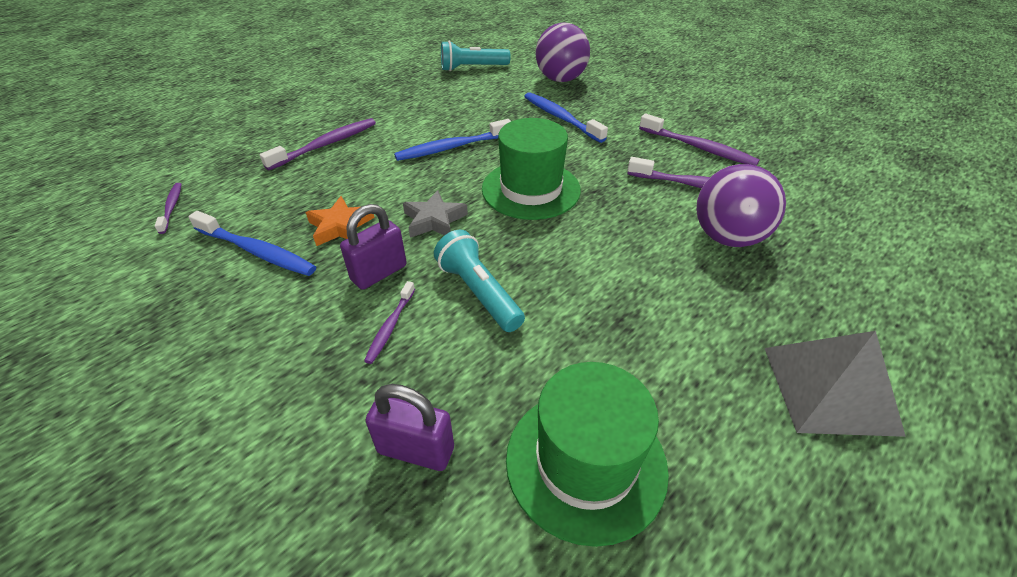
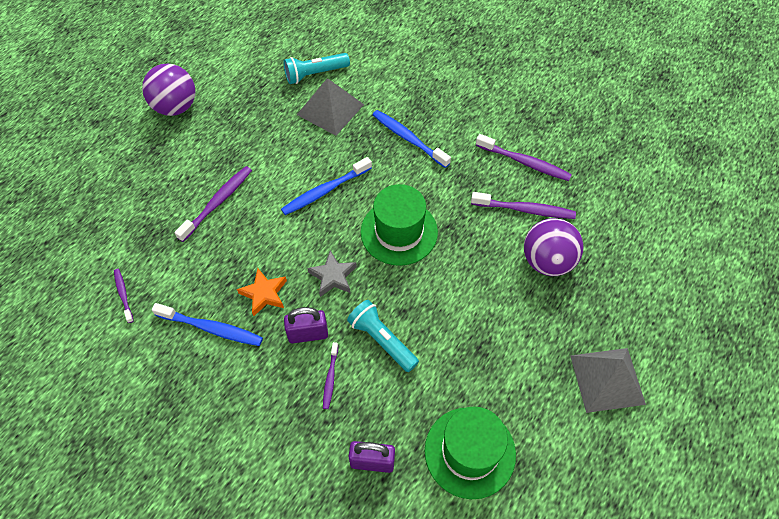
camera: 10 degrees left, 15 degrees up
purple padlock [340,204,407,290] -> purple padlock turned 45 degrees clockwise [284,307,328,343]
purple ball [536,22,590,82] -> purple ball moved to [142,64,196,116]
none -> grey pyramid [297,78,364,136]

▶ [WHAT TO WORK ON] Except for the pictures, return every line of the material exactly.

▶ [RESPONSE]
camera: 10 degrees left, 15 degrees up
purple padlock [340,204,407,290] -> purple padlock turned 45 degrees clockwise [284,307,328,343]
purple ball [536,22,590,82] -> purple ball moved to [142,64,196,116]
none -> grey pyramid [297,78,364,136]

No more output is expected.